━━━ RECORDS SUPPLIED ━━━

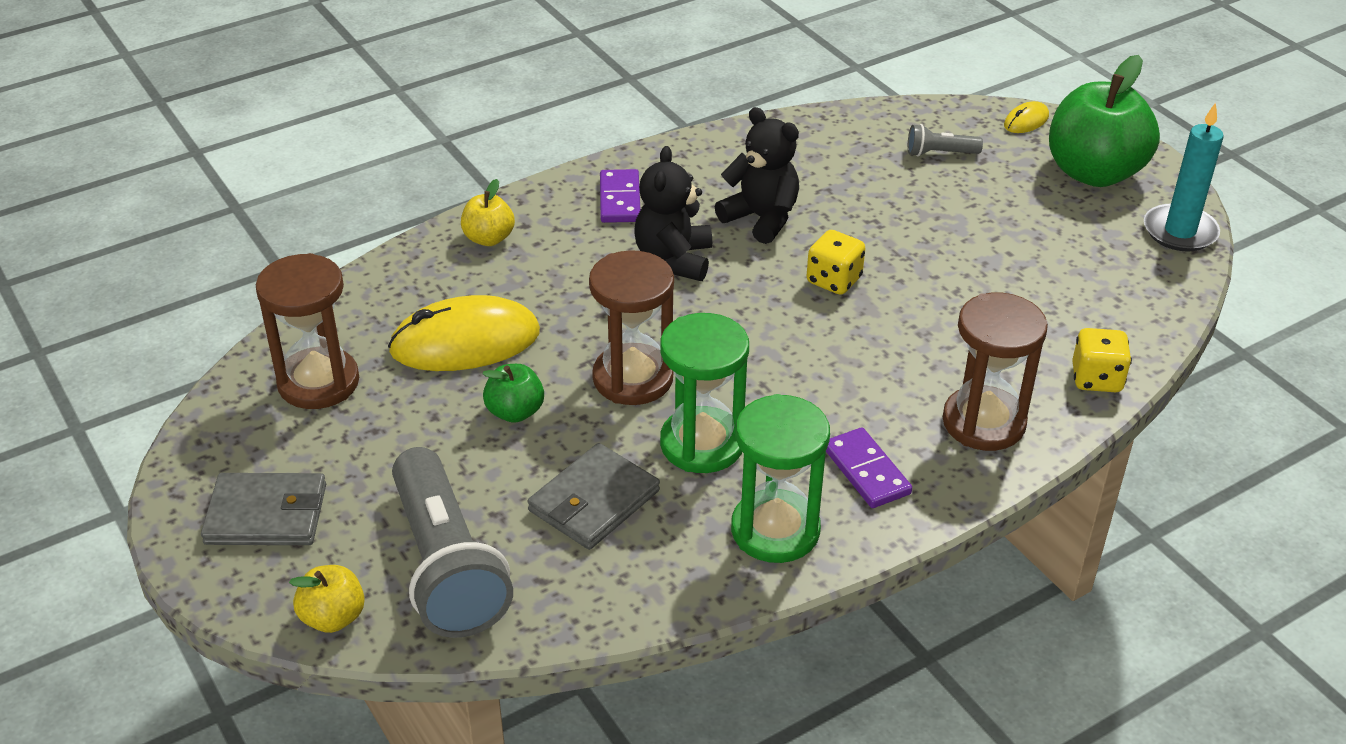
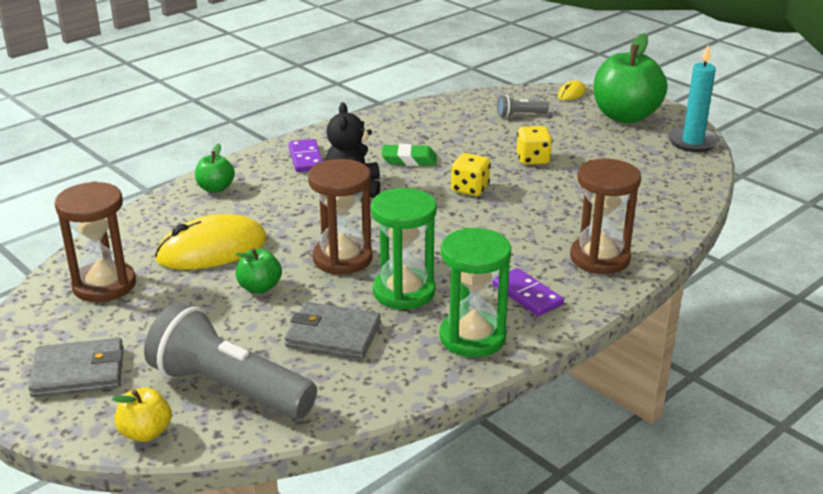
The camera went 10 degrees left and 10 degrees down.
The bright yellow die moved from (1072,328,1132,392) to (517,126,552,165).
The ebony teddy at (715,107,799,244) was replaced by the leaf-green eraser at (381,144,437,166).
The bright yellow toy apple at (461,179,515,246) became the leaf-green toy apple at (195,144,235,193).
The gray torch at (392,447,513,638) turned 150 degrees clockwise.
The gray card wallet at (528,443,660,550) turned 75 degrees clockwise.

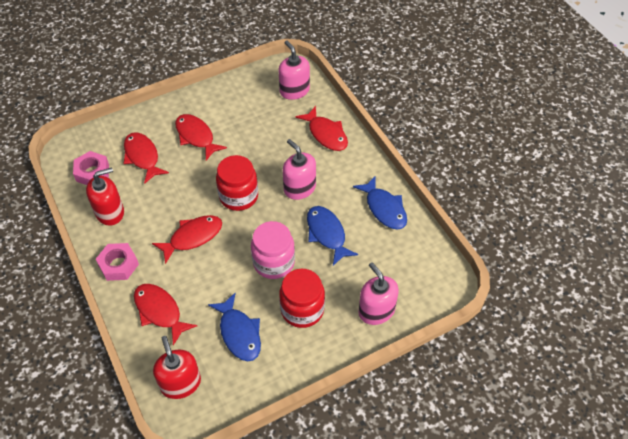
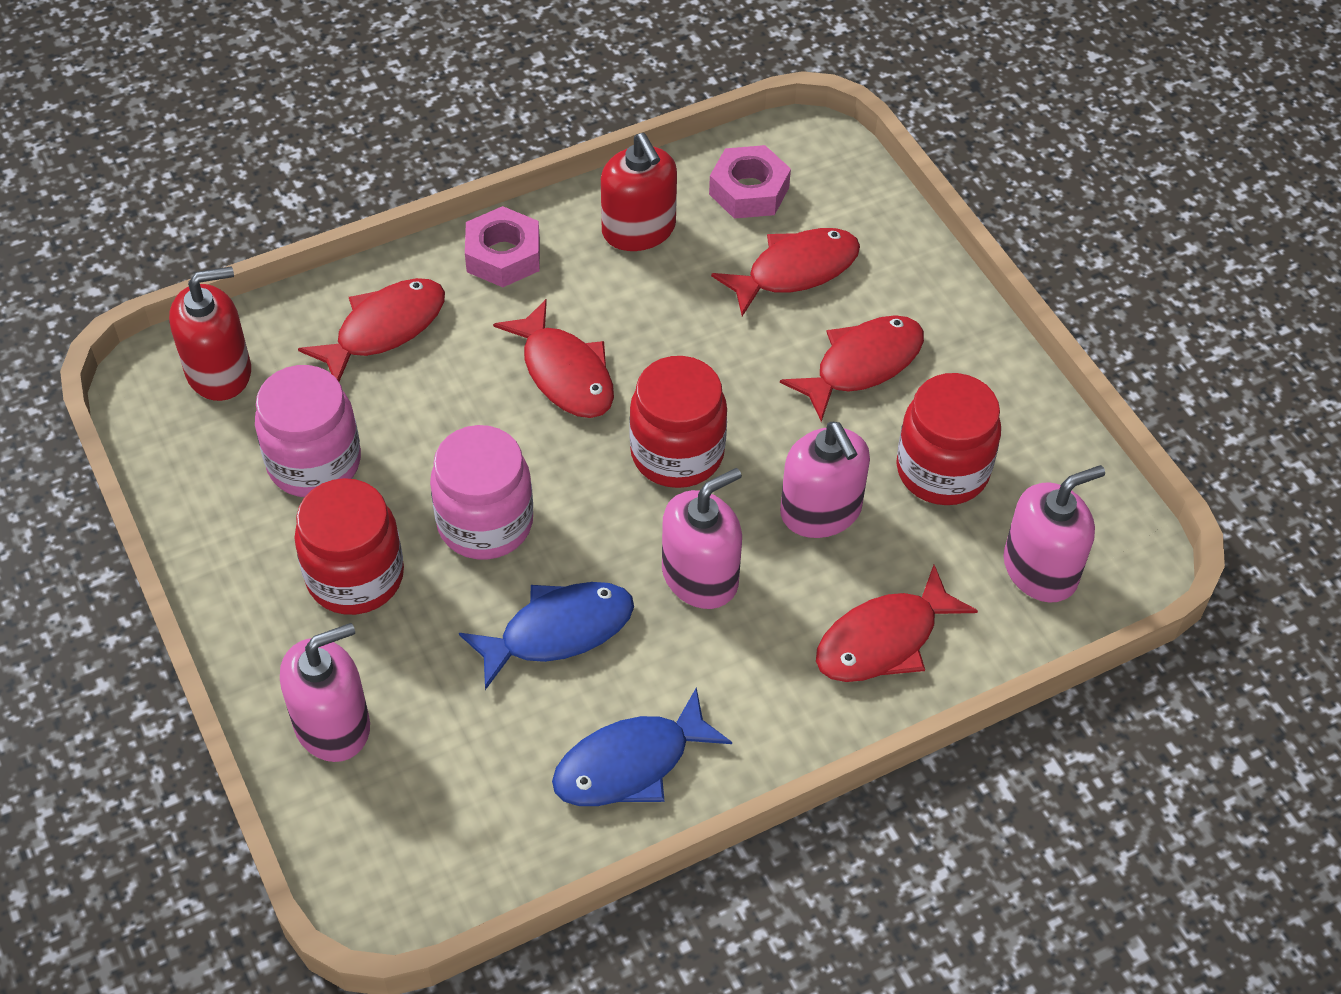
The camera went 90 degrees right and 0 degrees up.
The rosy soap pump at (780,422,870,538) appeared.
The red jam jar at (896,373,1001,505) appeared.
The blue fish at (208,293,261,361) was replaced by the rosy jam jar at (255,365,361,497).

━━━
━━━ RECORDS SUPPLIED ━━━

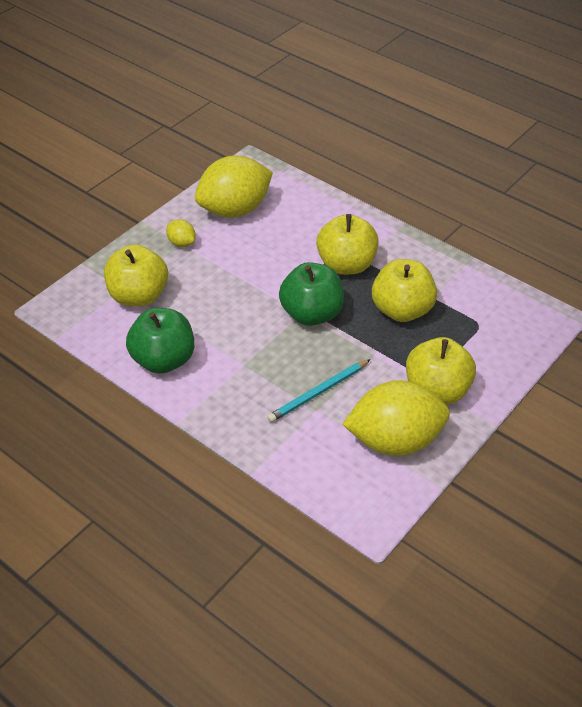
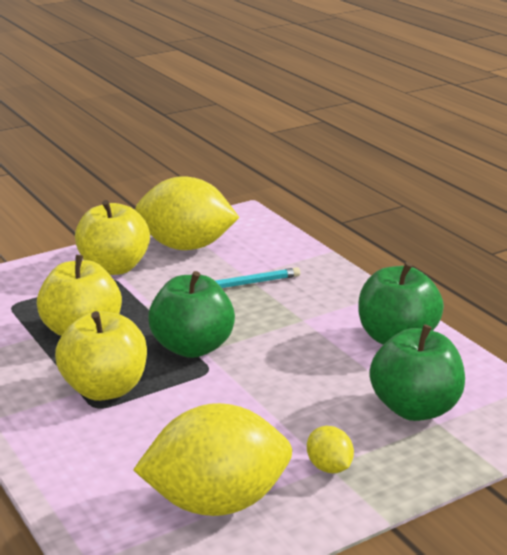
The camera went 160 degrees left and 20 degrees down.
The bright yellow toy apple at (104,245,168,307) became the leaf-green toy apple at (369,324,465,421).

━━━

* **EXERCISE DETAILS**:
From the records above, quote only the lines running from the line with "The bright yellow die" to the line with "The gray torch", both lines included.

* **RESULT FOR THIS TASK**:
The bright yellow die moved from (1072,328,1132,392) to (517,126,552,165).
The ebony teddy at (715,107,799,244) was replaced by the leaf-green eraser at (381,144,437,166).
The bright yellow toy apple at (461,179,515,246) became the leaf-green toy apple at (195,144,235,193).
The gray torch at (392,447,513,638) turned 150 degrees clockwise.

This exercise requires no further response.